• _Data records_:
········

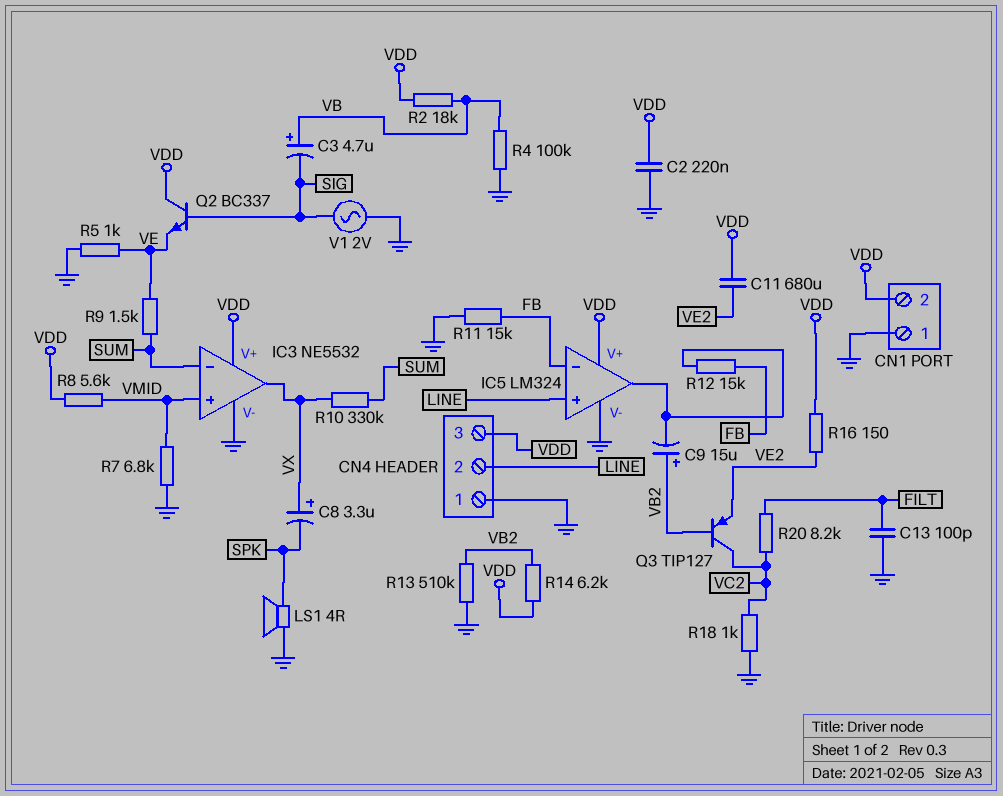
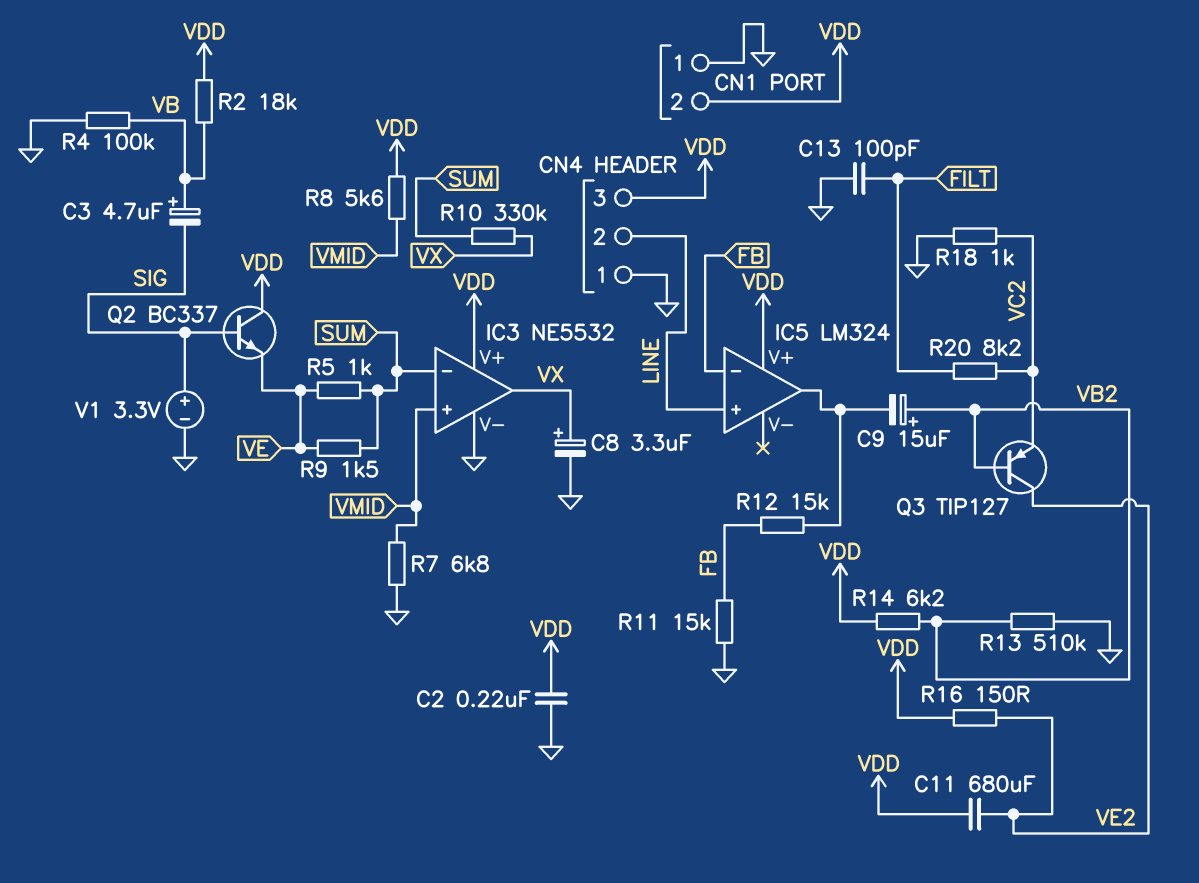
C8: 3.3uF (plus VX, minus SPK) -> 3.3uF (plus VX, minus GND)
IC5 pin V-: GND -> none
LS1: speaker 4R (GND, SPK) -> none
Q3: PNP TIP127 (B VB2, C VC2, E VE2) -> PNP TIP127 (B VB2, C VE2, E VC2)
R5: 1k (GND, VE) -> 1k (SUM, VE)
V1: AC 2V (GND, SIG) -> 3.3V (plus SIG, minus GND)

········

• _Exercise objective_: Go through the material and tally every line where "minus" appears. The number is the whole answer.

• _Answer to this exercise_: 2